== DIRECTIONS FOR THIS TASK ==
Drop the images; return everything else in the listing below exactly.

::: DATA LISTING :::

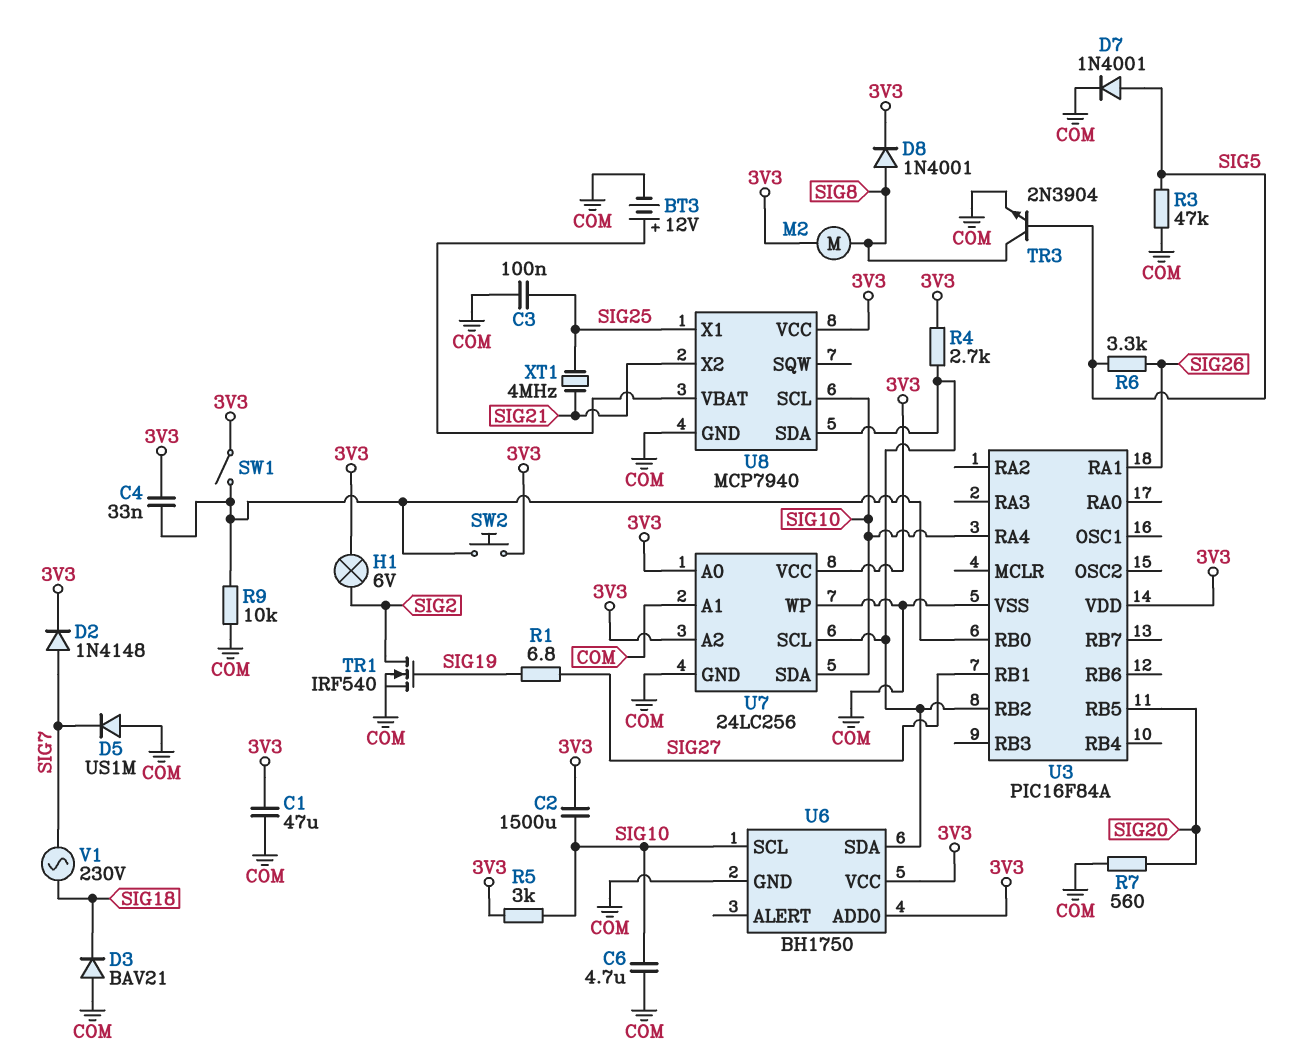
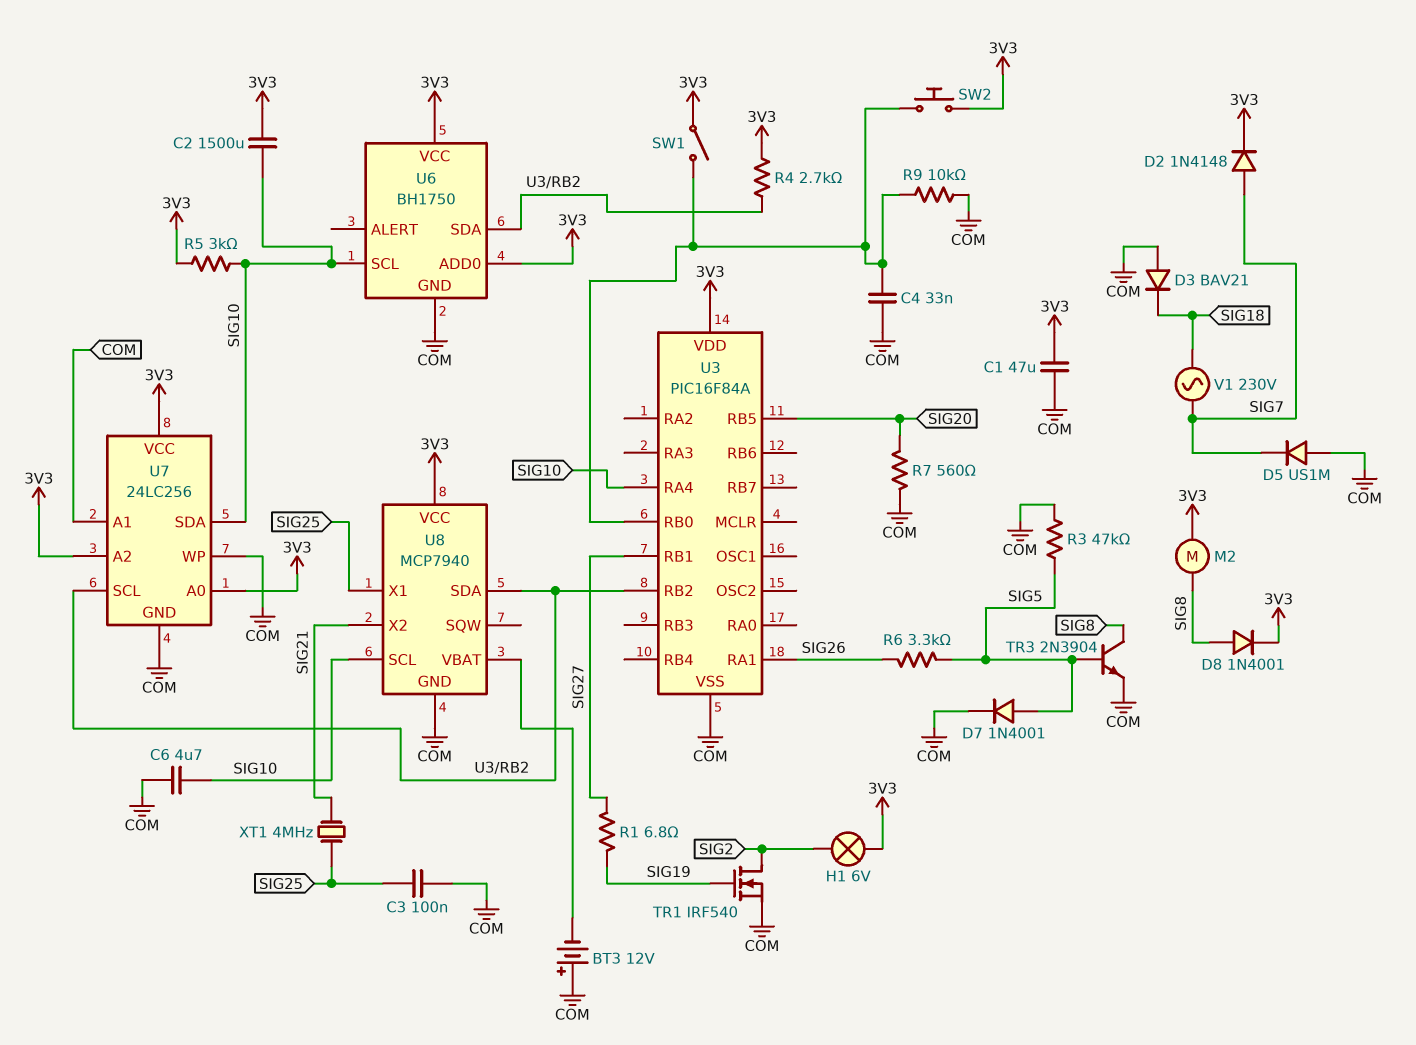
BT3: 12V (plus U8/VBAT, minus COM) -> 12V (plus COM, minus U8/VBAT)
C4: 33nF (3V3, U3/RB0) -> 33nF (COM, U3/RB0)

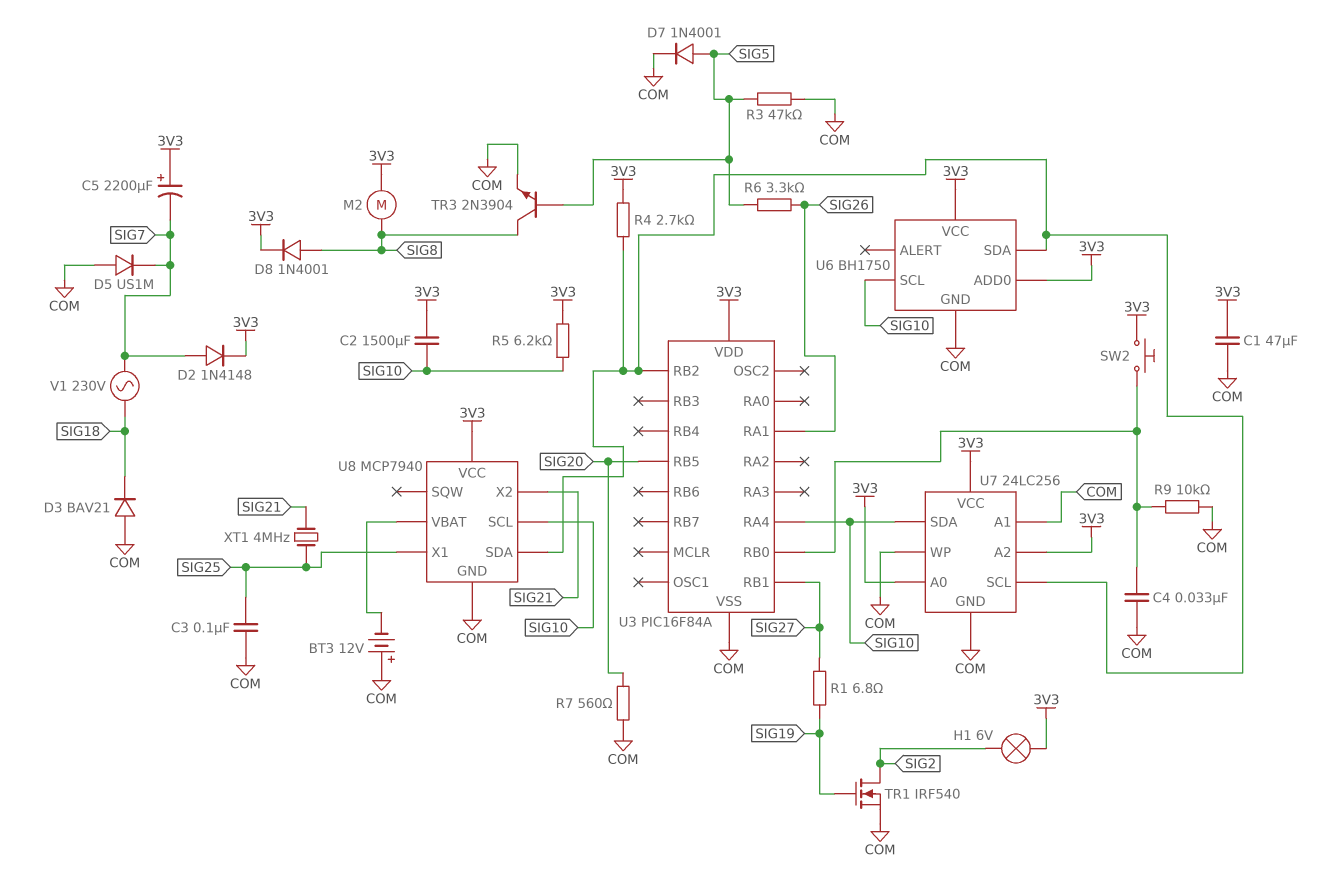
C5: none -> 2200uF (plus 3V3, minus SIG7)
C6: 4.7uF (COM, SIG10) -> none
R5: 3k (3V3, SIG10) -> 6.2k (3V3, SIG10)
SW1: switch (3V3, U3/RB0) -> none

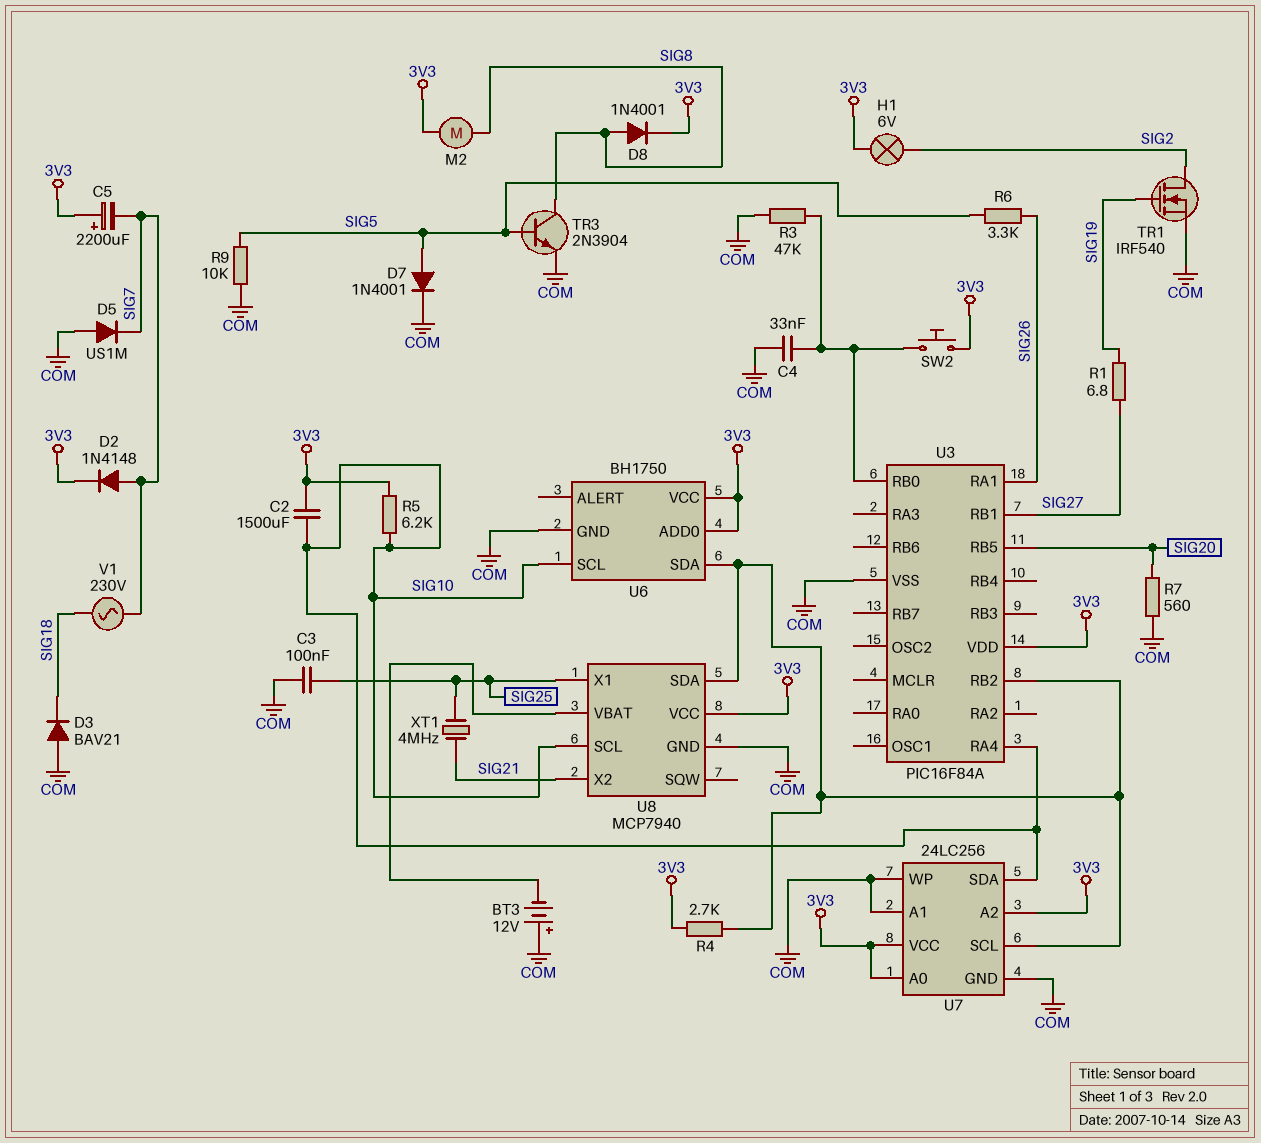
C1: 47uF (3V3, COM) -> none
R3: 47k (COM, SIG5) -> 47k (COM, U3/RB0)
R9: 10k (COM, U3/RB0) -> 10k (COM, SIG5)

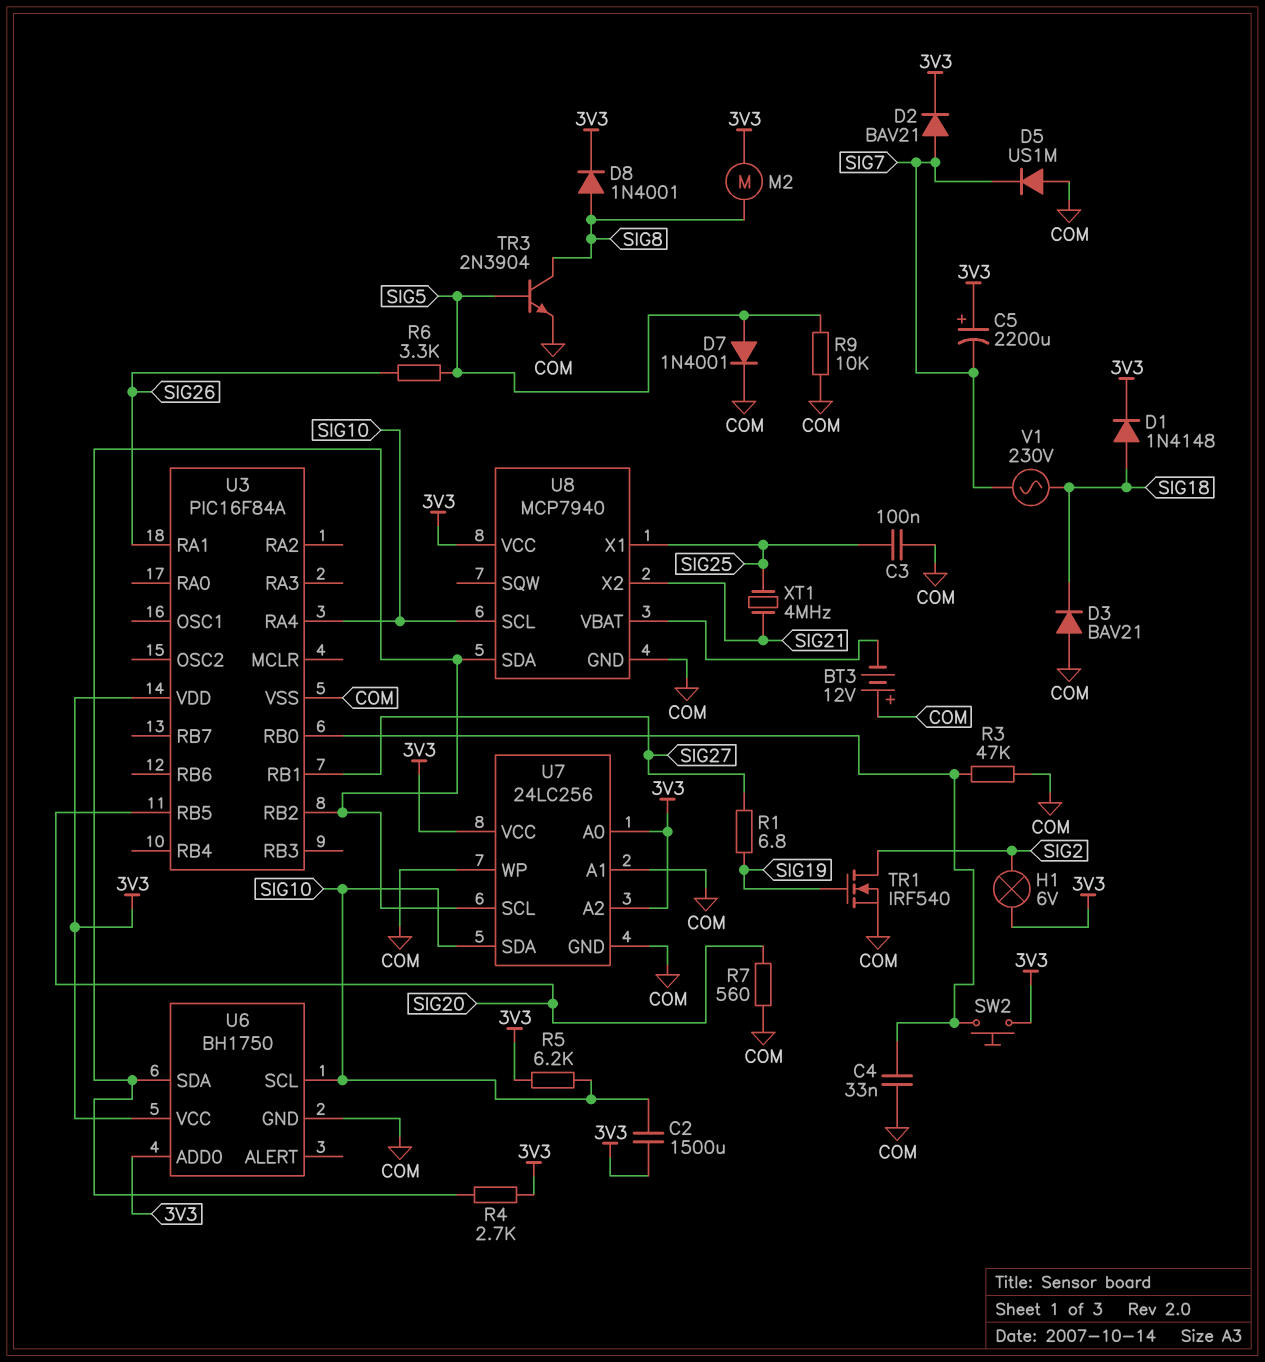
D1: none -> diode 1N4148 (A SIG18, K 3V3)
D2: diode 1N4148 (A SIG7, K 3V3) -> diode BAV21 (A SIG7, K 3V3)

:::

== TASK SOLUTION ==
BT3: 12V (plus U8/VBAT, minus COM) -> 12V (plus COM, minus U8/VBAT)
C4: 33nF (3V3, U3/RB0) -> 33nF (COM, U3/RB0)

C5: none -> 2200uF (plus 3V3, minus SIG7)
C6: 4.7uF (COM, SIG10) -> none
R5: 3k (3V3, SIG10) -> 6.2k (3V3, SIG10)
SW1: switch (3V3, U3/RB0) -> none

C1: 47uF (3V3, COM) -> none
R3: 47k (COM, SIG5) -> 47k (COM, U3/RB0)
R9: 10k (COM, U3/RB0) -> 10k (COM, SIG5)

D1: none -> diode 1N4148 (A SIG18, K 3V3)
D2: diode 1N4148 (A SIG7, K 3V3) -> diode BAV21 (A SIG7, K 3V3)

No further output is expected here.